#### REQUEST
The only thing to send back is the number of lines below that hold the string "moved".

#### DATA FOR ANALYSIS
========

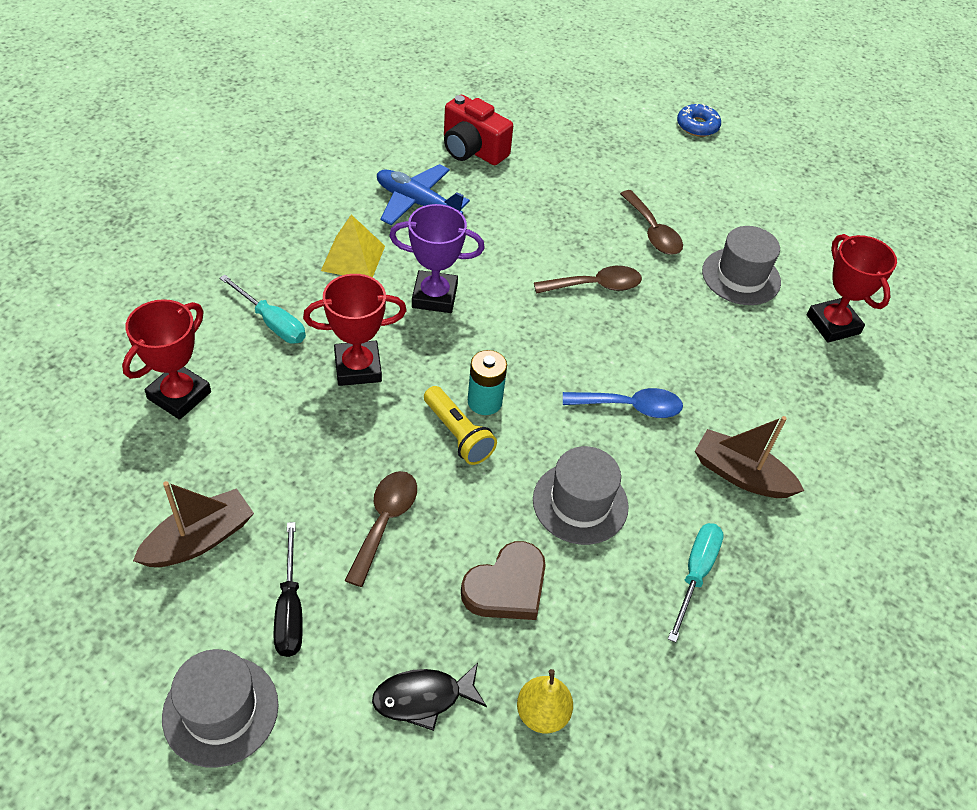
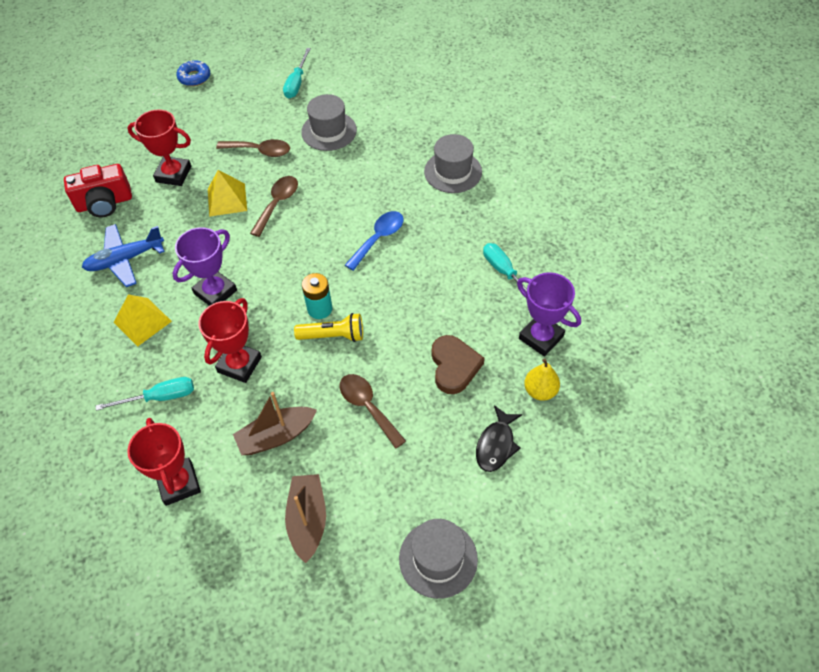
camera: 50 degrees left, 5 degrees up
black screwdriver [274,522,303,657] -> none
grey hat [533,446,629,545] -> grey hat moved to [424,134,482,193]
brown boat [695,416,804,498] -> brown boat moved to [233,392,317,455]
red trophy [807,234,897,343] -> red trophy moved to [127,109,191,186]
none -> yellow pyramid [208,170,247,217]
none -> turquoise screwdriver [283,48,311,98]
none -> purple trophy [517,272,581,356]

========

#### FINAL ANSWER
3